[Change listing data]

━━━━━━━━━━

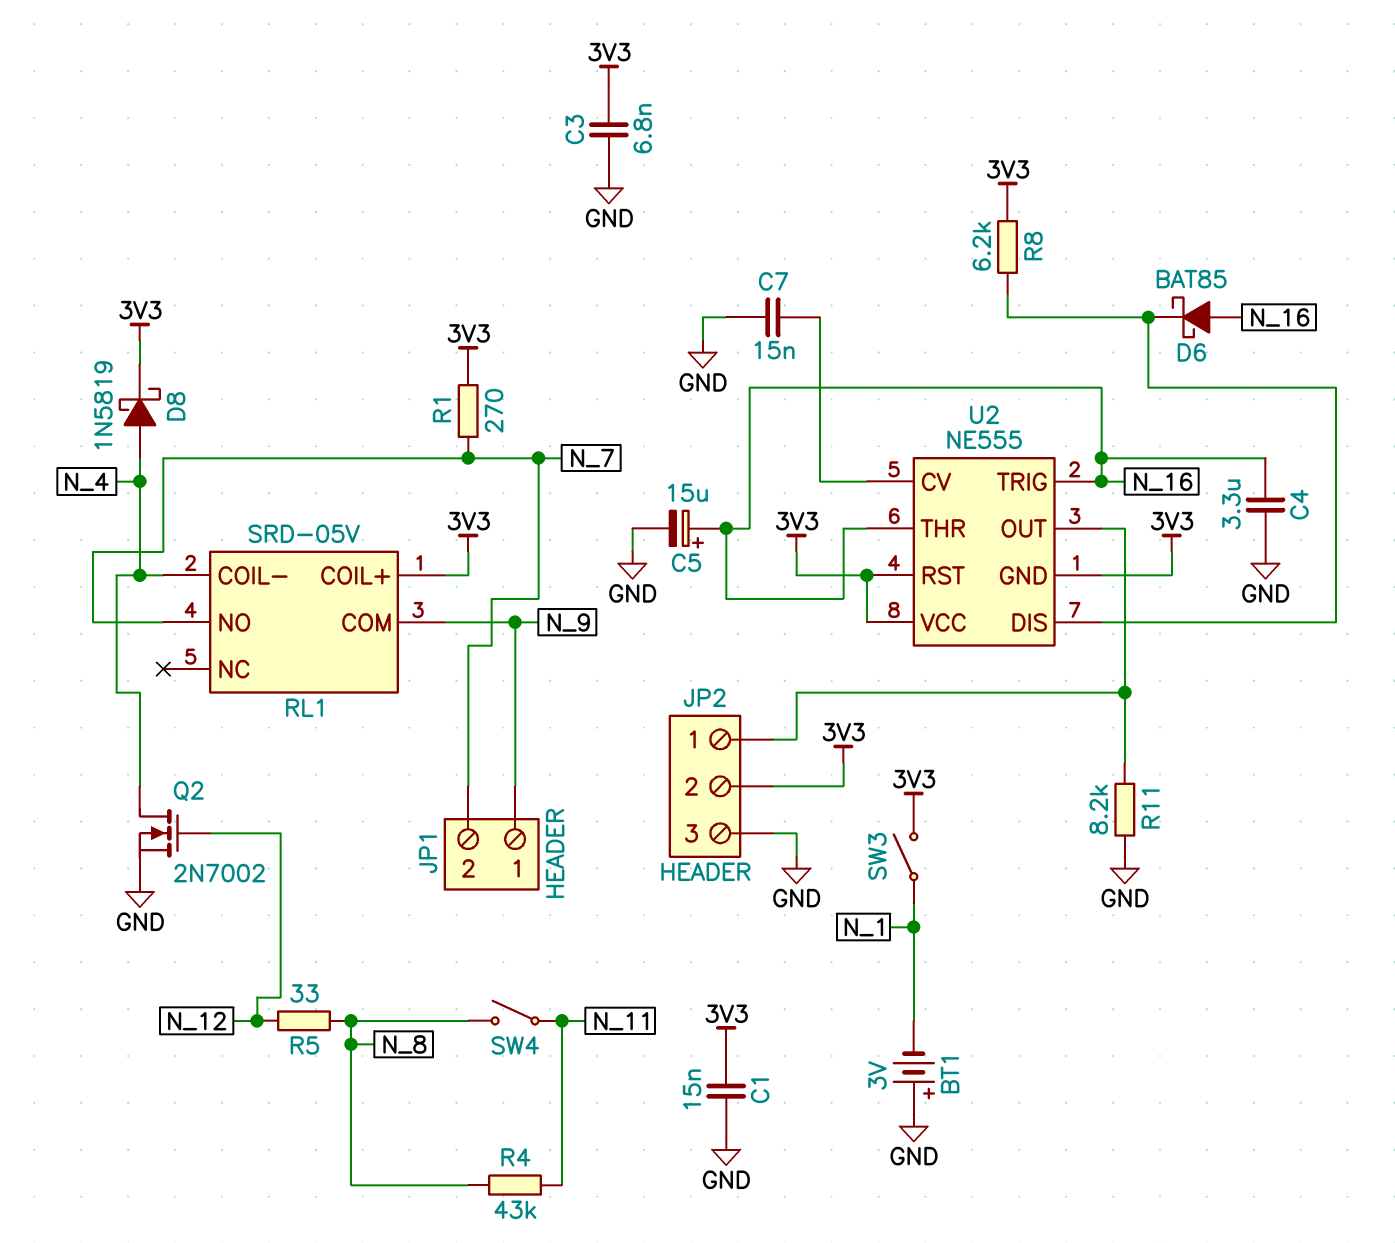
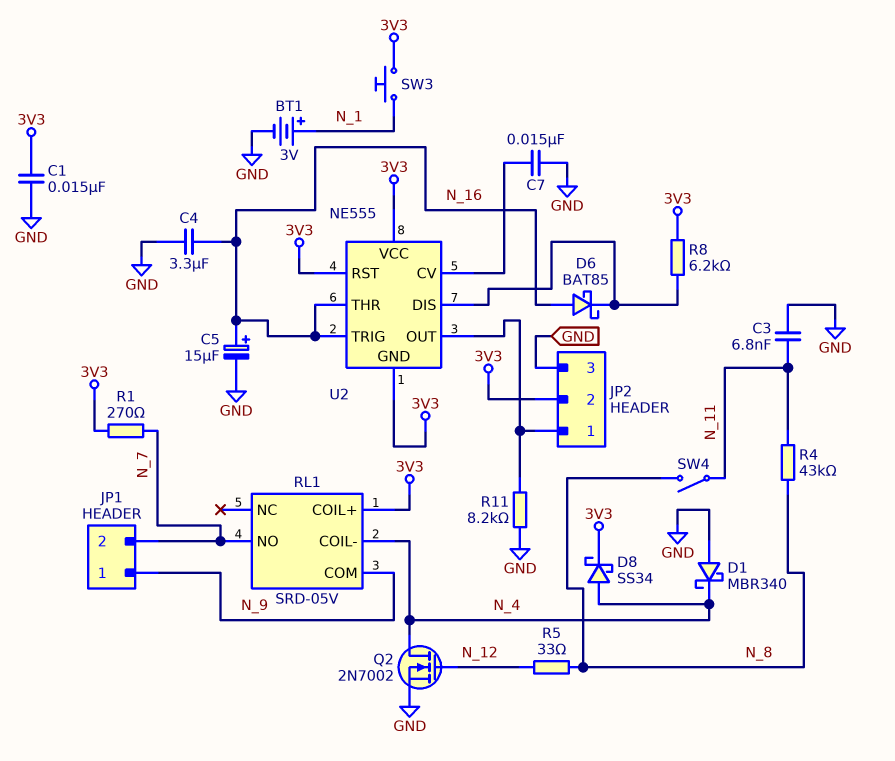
BT1: 3V (plus GND, minus N_1) -> 3V (plus N_1, minus GND)
C3: 6.8nF (3V3, GND) -> 6.8nF (GND, N_11)
D1: none -> schottky MBR340 (A GND, K N_4)
D8: schottky 1N5819 (A N_4, K 3V3) -> schottky SS34 (A N_4, K 3V3)
SW3: switch (3V3, N_1) -> button (3V3, N_1)

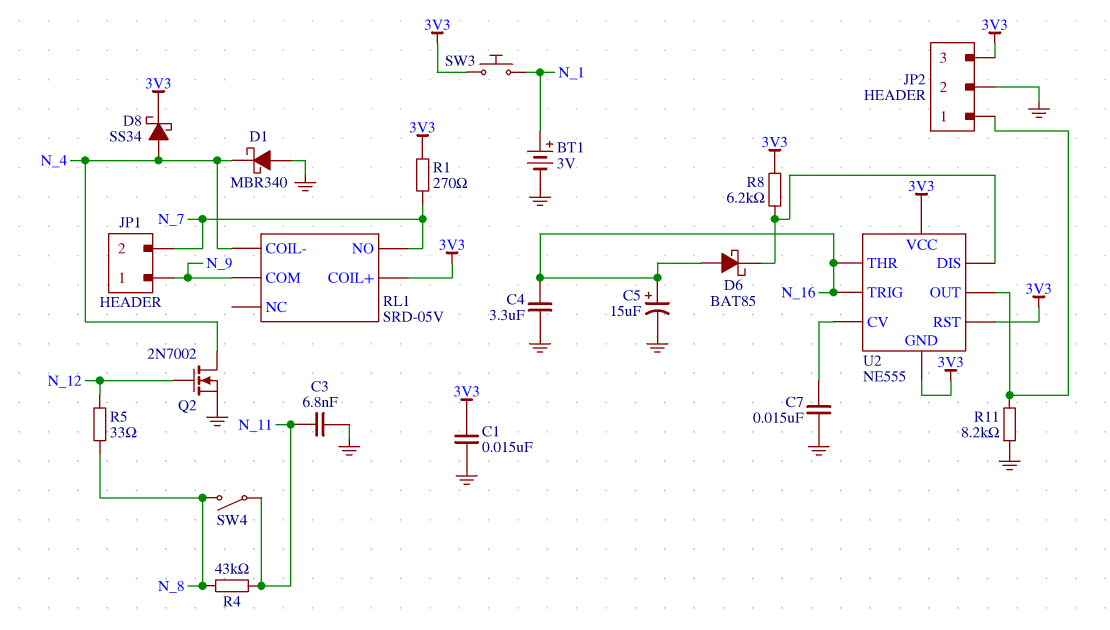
JP2 pin 2: 3V3 -> GND
JP2 pin 3: GND -> 3V3

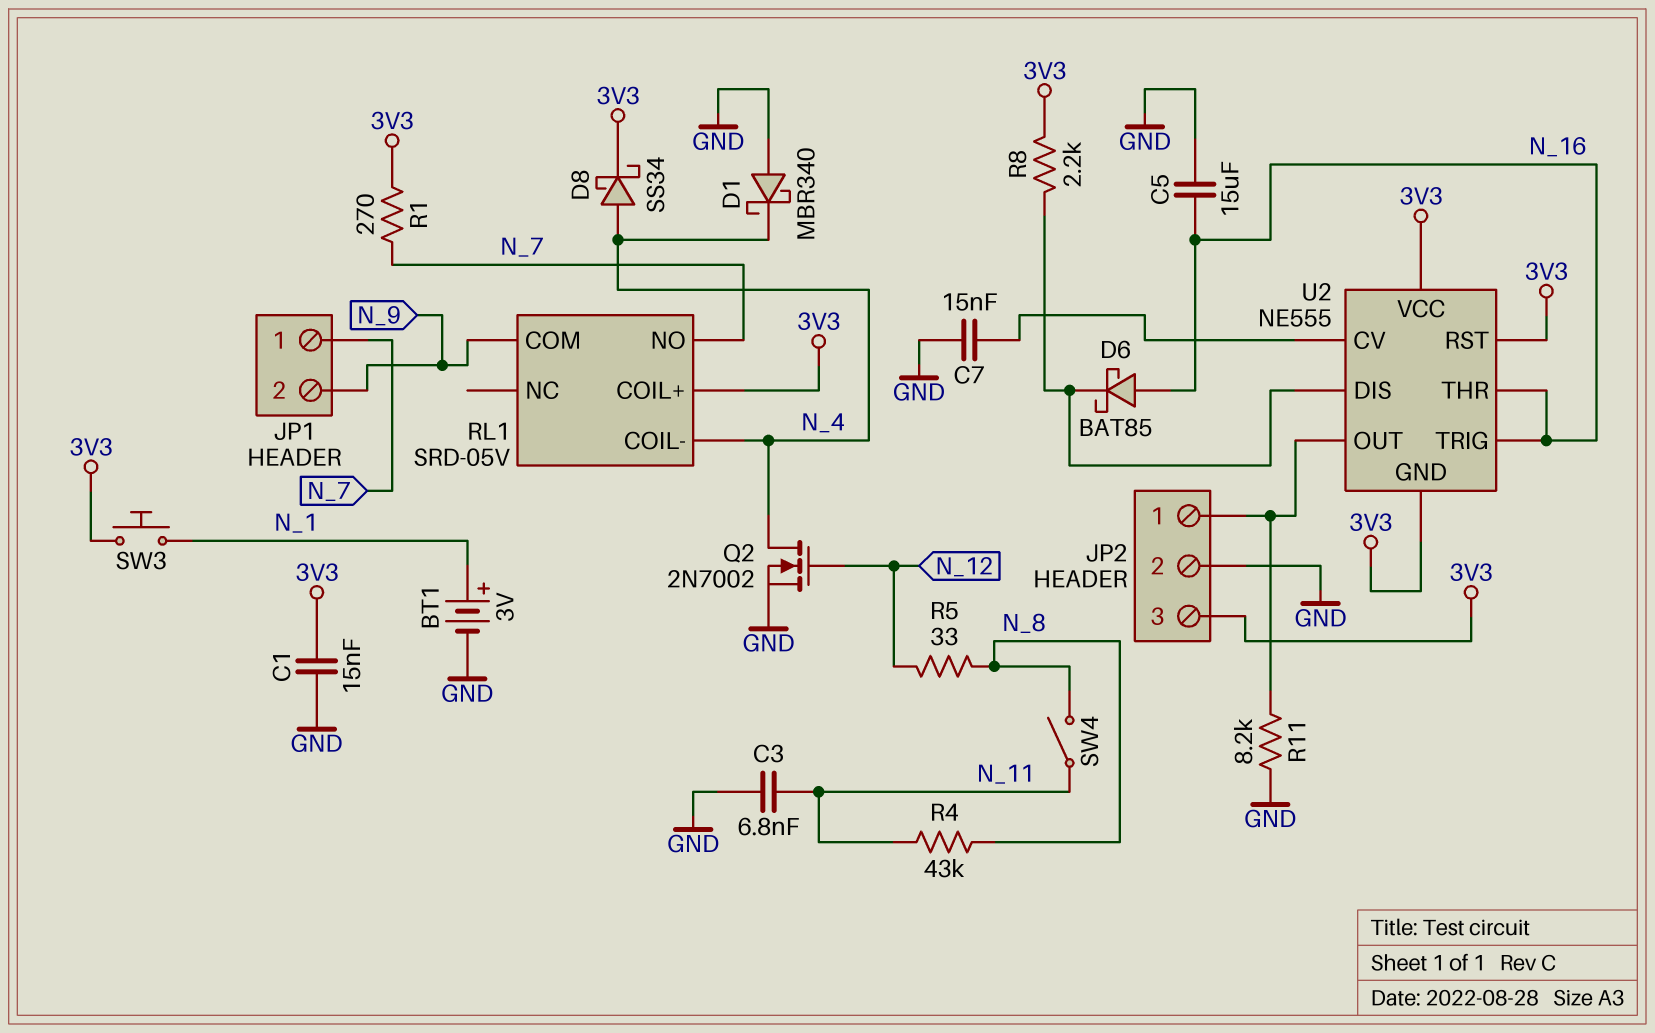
C4: 3.3uF (GND, N_16) -> none
C5: 15uF (plus N_16, minus GND) -> 15uF (GND, N_16)
JP1 pin 1: N_9 -> N_7
JP1 pin 2: N_7 -> N_9
R8: 6.2k (3V3, U2/DIS) -> 2.2k (3V3, U2/DIS)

━━━━━━━━━━

▶ [Exercise prompt]
Send back the data above verbatim, leaving out its pictures.

▶ [Answer to this task]
BT1: 3V (plus GND, minus N_1) -> 3V (plus N_1, minus GND)
C3: 6.8nF (3V3, GND) -> 6.8nF (GND, N_11)
D1: none -> schottky MBR340 (A GND, K N_4)
D8: schottky 1N5819 (A N_4, K 3V3) -> schottky SS34 (A N_4, K 3V3)
SW3: switch (3V3, N_1) -> button (3V3, N_1)

JP2 pin 2: 3V3 -> GND
JP2 pin 3: GND -> 3V3

C4: 3.3uF (GND, N_16) -> none
C5: 15uF (plus N_16, minus GND) -> 15uF (GND, N_16)
JP1 pin 1: N_9 -> N_7
JP1 pin 2: N_7 -> N_9
R8: 6.2k (3V3, U2/DIS) -> 2.2k (3V3, U2/DIS)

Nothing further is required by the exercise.